PROBLEM =>
Could you give back every entry below exactly, with the pictures dropped?

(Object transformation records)
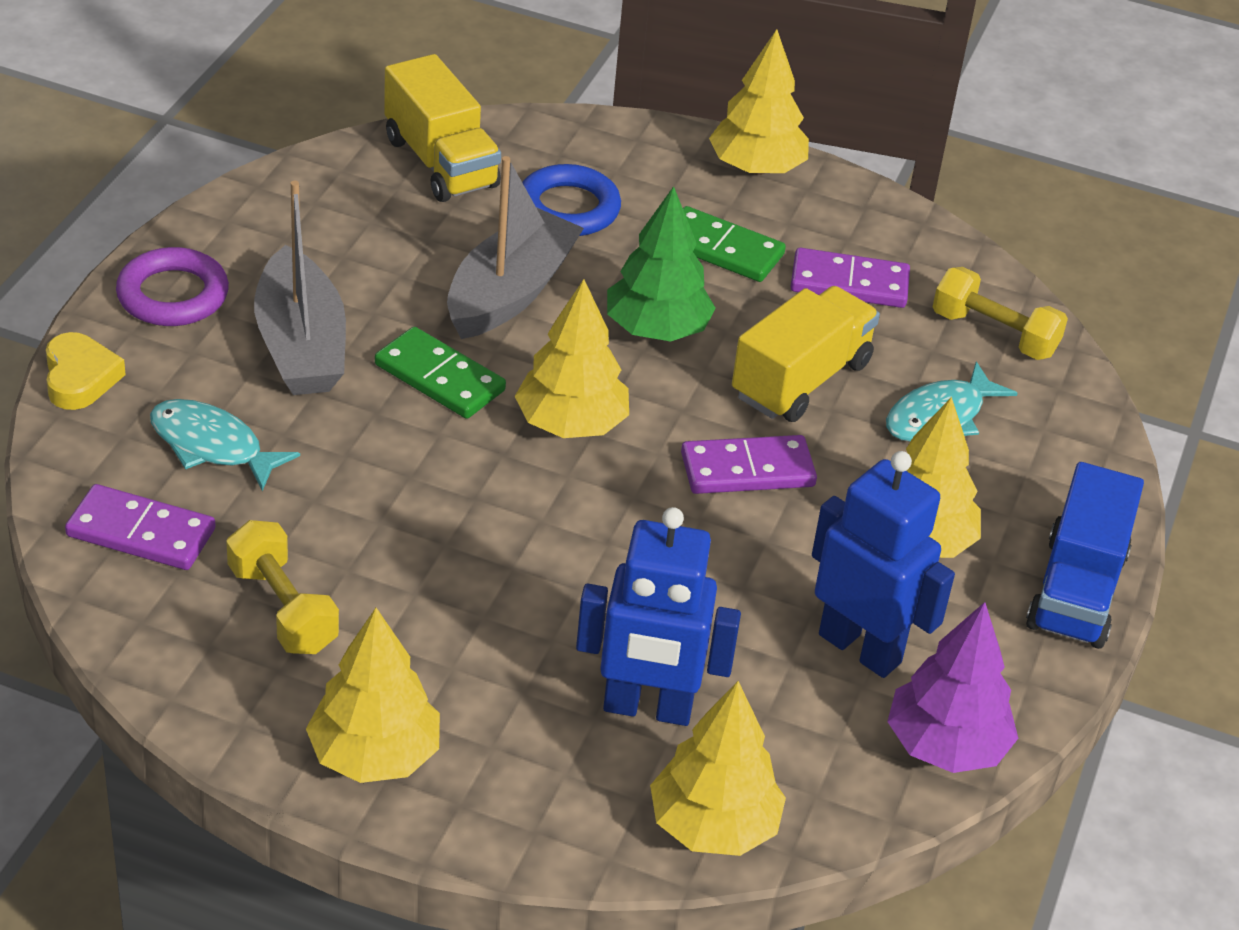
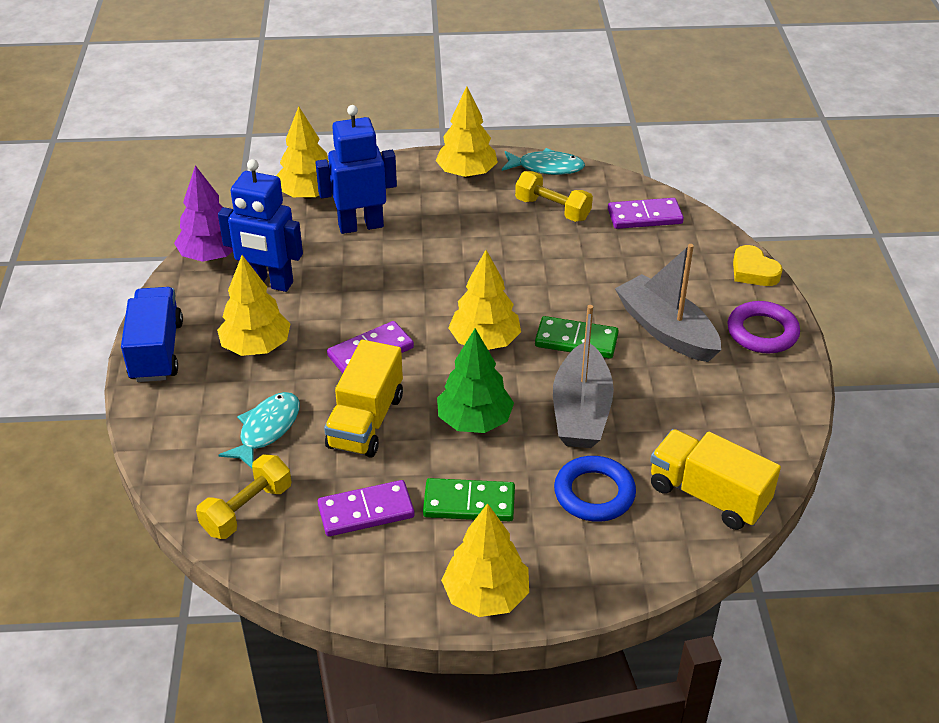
camera: 160 degrees right, 0 degrees up
turquoise fish [150,399,300,491] -> turquoise fish moved to [502,148,585,175]
yellow dumbbell [933,267,1068,360] -> yellow dumbbell turned 60 degrees counterclockwise [196,454,292,539]

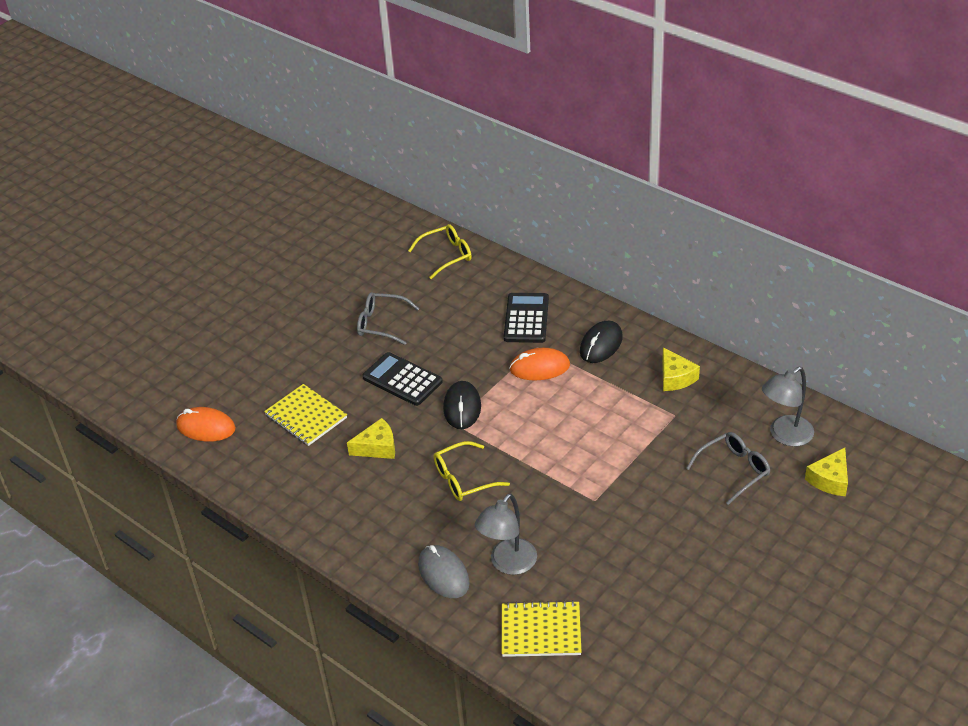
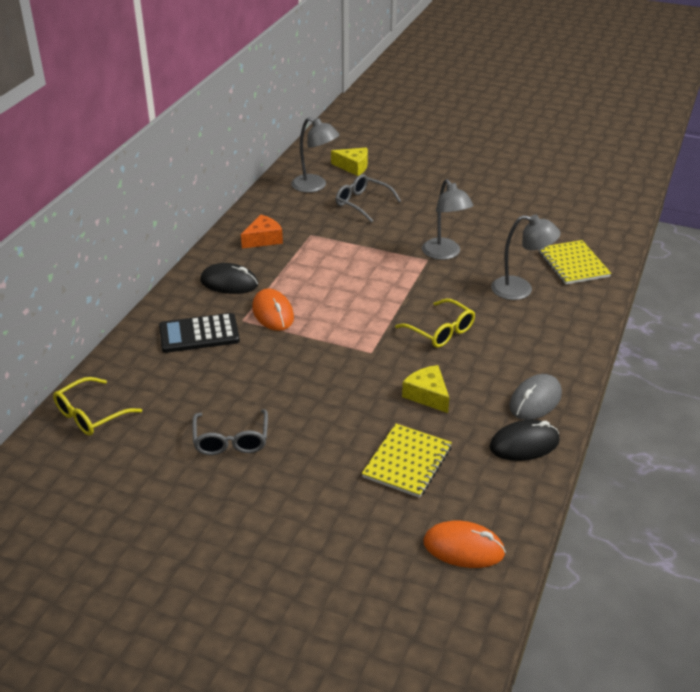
camera: 110 degrees left, 5 degrees down
orange mouse [176,407,236,442] -> orange mouse turned 75 degrees counterclockwise [424,521,506,568]
black calculator [362,352,443,406] -> none
yellow glasses [408,224,472,279] -> yellow glasses turned 90 degrees counterclockwise [53,377,142,436]
grey mouse [418,545,470,598] -> grey mouse moved to [509,374,562,420]
black mouse [443,381,481,429] -> black mouse moved to [489,420,560,461]
yellow cheese [662,347,700,391] -> orange cheese [241,215,283,249]
none -> grey lamp [422,179,474,260]

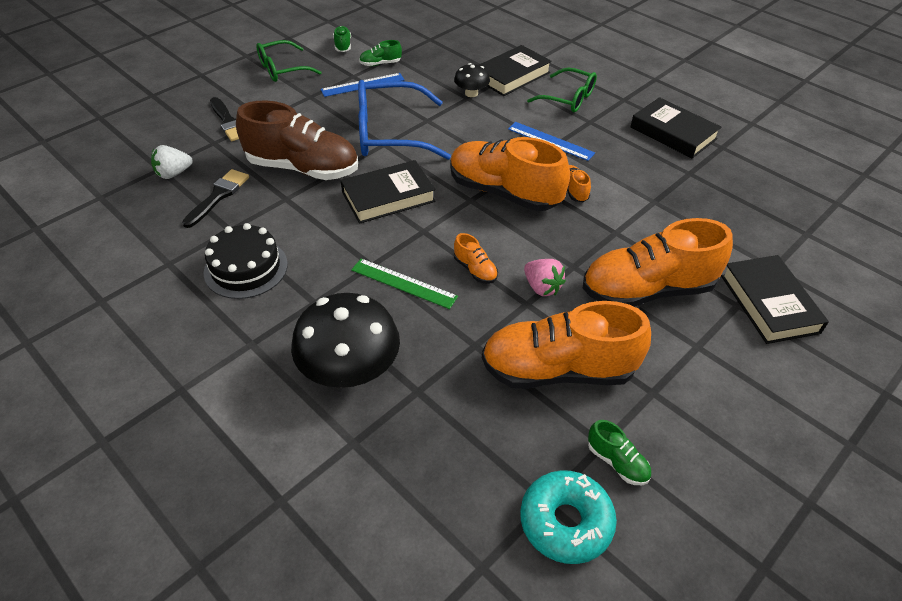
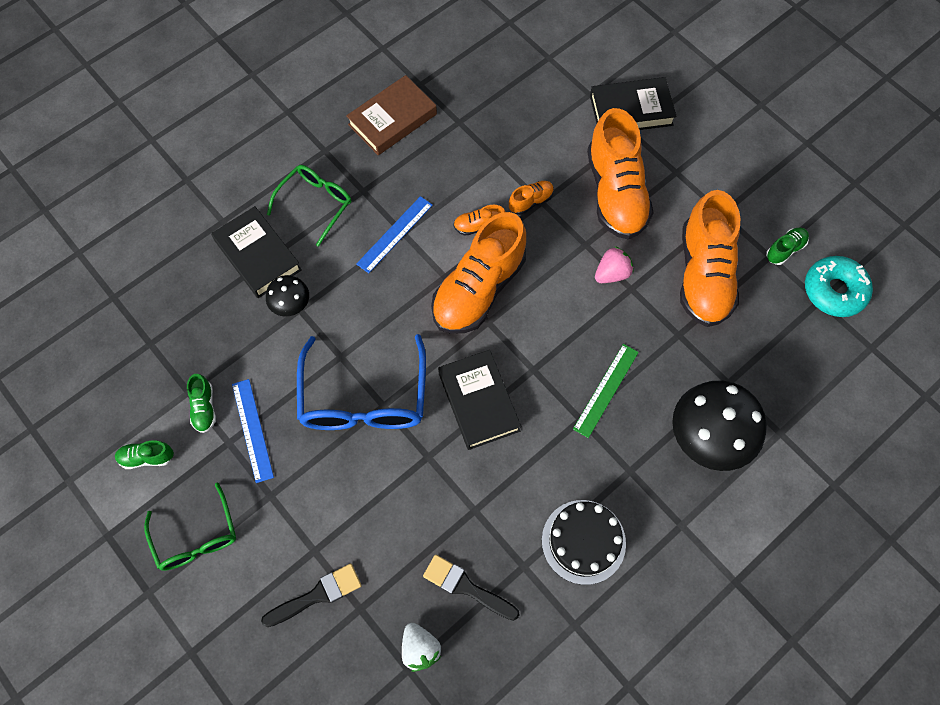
camera: 85 degrees left, 20 degrees up
brown shoe [236,101,358,180] -> none
orange shoe [454,233,498,284] -> orange shoe moved to [509,181,554,215]
black book [631,97,721,158] -> brown book [346,75,437,155]

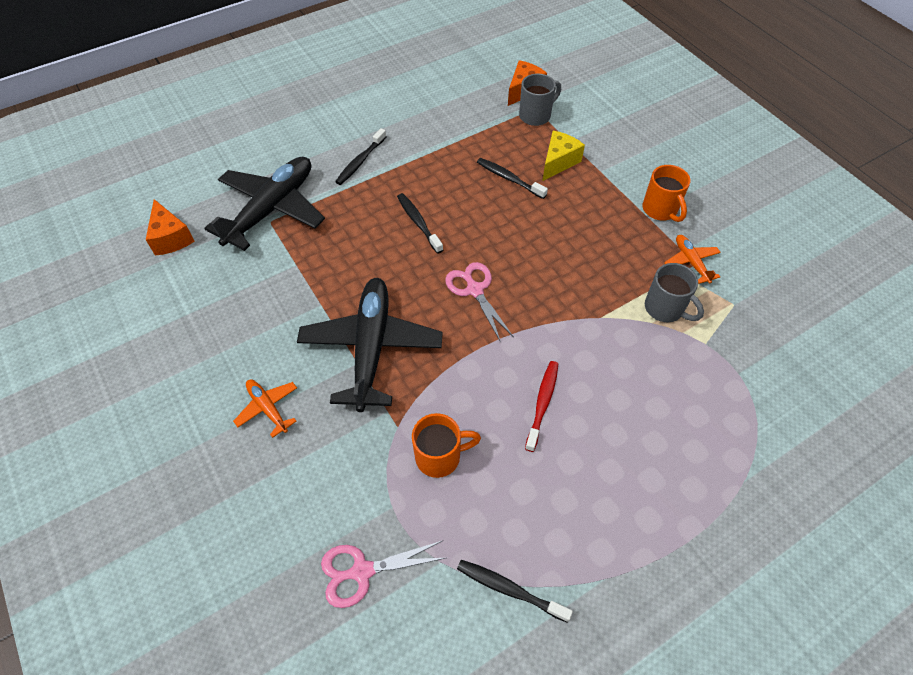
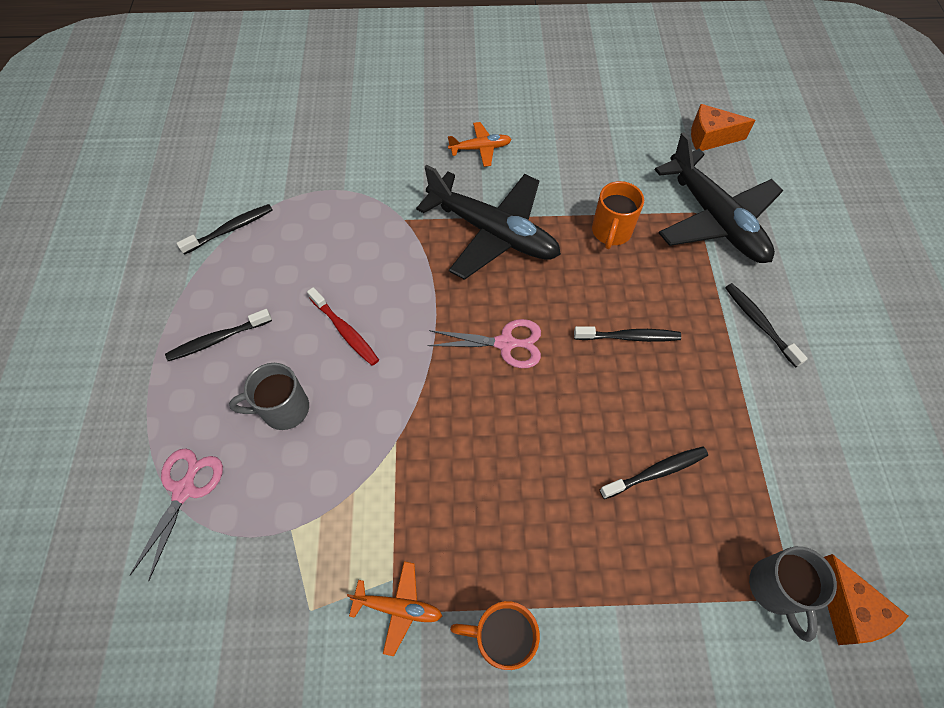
camera: 120 degrees right, 5 degrees up
pink scissors [321,541,445,608] -> pink scissors moved to [130,449,223,581]
orange mug [412,413,481,478] -> orange mug moved to [592,181,644,249]
yellow cheese [542,131,585,181] -> none
grey mug [645,263,704,322] -> grey mug moved to [229,363,309,430]
none -> black toothbrush [165,309,272,361]

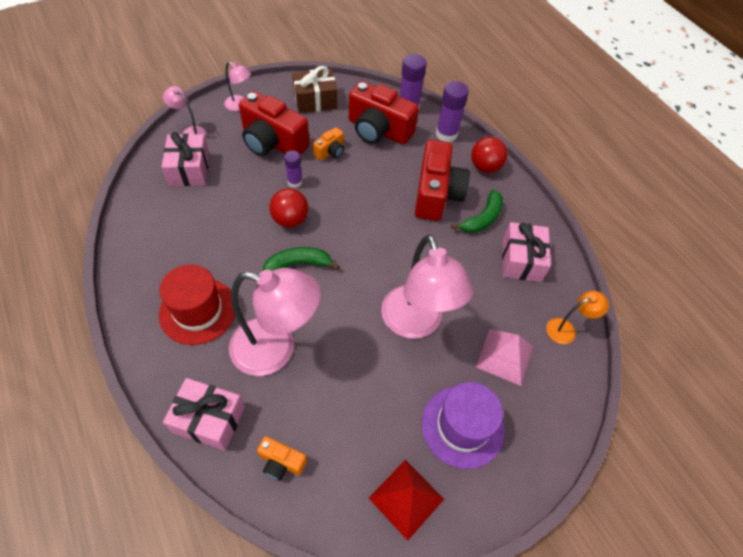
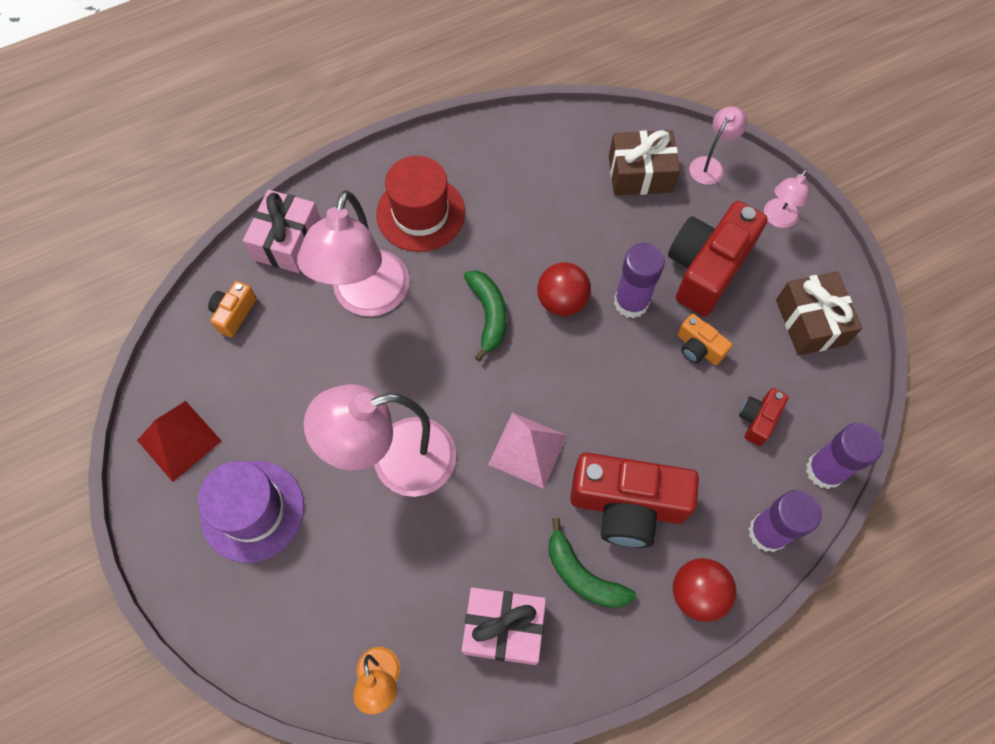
camera: 95 degrees right, 10 degrees up
pink gift [162,132,209,186] -> brown gift [609,130,680,196]
purple glue stick [284,151,302,188] -> purple glue stick [614,243,665,318], size x1.64
red camera [349,81,419,145] -> red camera [739,388,789,446], size x0.48
pink pyramid [476,329,533,386] -> pink pyramid moved to [488,412,567,489]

WRITTEN REPLY =>
camera: 160 degrees right, 0 degrees up
turquoise fish [150,399,300,491] -> turquoise fish moved to [502,148,585,175]
yellow dumbbell [933,267,1068,360] -> yellow dumbbell turned 60 degrees counterclockwise [196,454,292,539]

camera: 110 degrees left, 5 degrees down
orange mouse [176,407,236,442] -> orange mouse turned 75 degrees counterclockwise [424,521,506,568]
black calculator [362,352,443,406] -> none
yellow glasses [408,224,472,279] -> yellow glasses turned 90 degrees counterclockwise [53,377,142,436]
grey mouse [418,545,470,598] -> grey mouse moved to [509,374,562,420]
black mouse [443,381,481,429] -> black mouse moved to [489,420,560,461]
yellow cheese [662,347,700,391] -> orange cheese [241,215,283,249]
none -> grey lamp [422,179,474,260]

camera: 85 degrees left, 20 degrees up
brown shoe [236,101,358,180] -> none
orange shoe [454,233,498,284] -> orange shoe moved to [509,181,554,215]
black book [631,97,721,158] -> brown book [346,75,437,155]

camera: 120 degrees right, 5 degrees up
pink scissors [321,541,445,608] -> pink scissors moved to [130,449,223,581]
orange mug [412,413,481,478] -> orange mug moved to [592,181,644,249]
yellow cheese [542,131,585,181] -> none
grey mug [645,263,704,322] -> grey mug moved to [229,363,309,430]
none -> black toothbrush [165,309,272,361]

camera: 95 degrees right, 10 degrees up
pink gift [162,132,209,186] -> brown gift [609,130,680,196]
purple glue stick [284,151,302,188] -> purple glue stick [614,243,665,318], size x1.64
red camera [349,81,419,145] -> red camera [739,388,789,446], size x0.48
pink pyramid [476,329,533,386] -> pink pyramid moved to [488,412,567,489]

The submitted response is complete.